### Assigned task
Would you filter these records and copy every line that has the word "white"?

### Supplied data
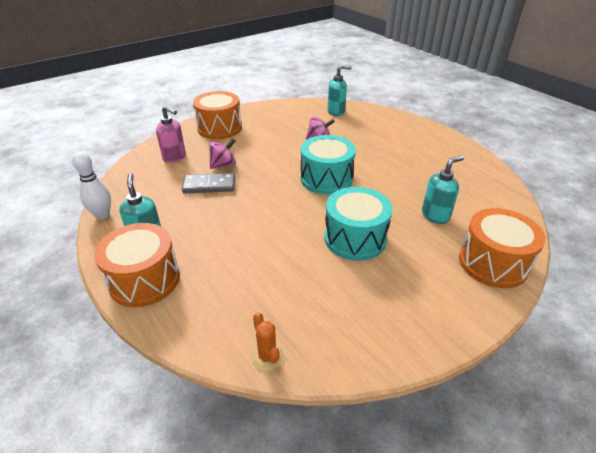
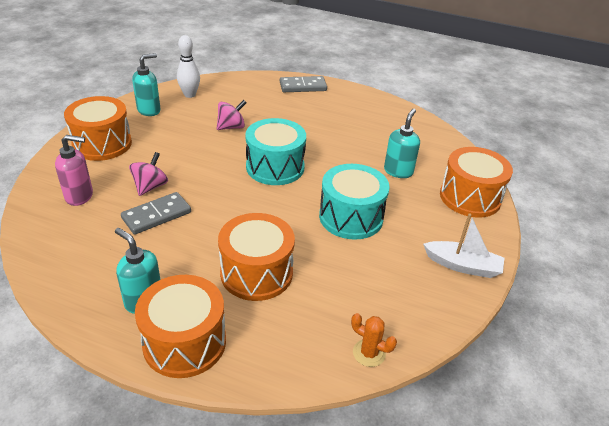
camera: 35 degrees left, 0 degrees up
(102, 215) = (56, 296): white bowling pin -> white bowling pin (190, 95)
(239, 252) = (256, 273): none -> orange drum
(336, 112) = (221, 89): turquoise soap dispenser -> turquoise soap dispenser (149, 110)
(406, 124) = (303, 86): none -> grey domino
(427, 322) = (462, 265): none -> white boat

### Answer to the exercise
(102, 215) = (56, 296): white bowling pin -> white bowling pin (190, 95)
(427, 322) = (462, 265): none -> white boat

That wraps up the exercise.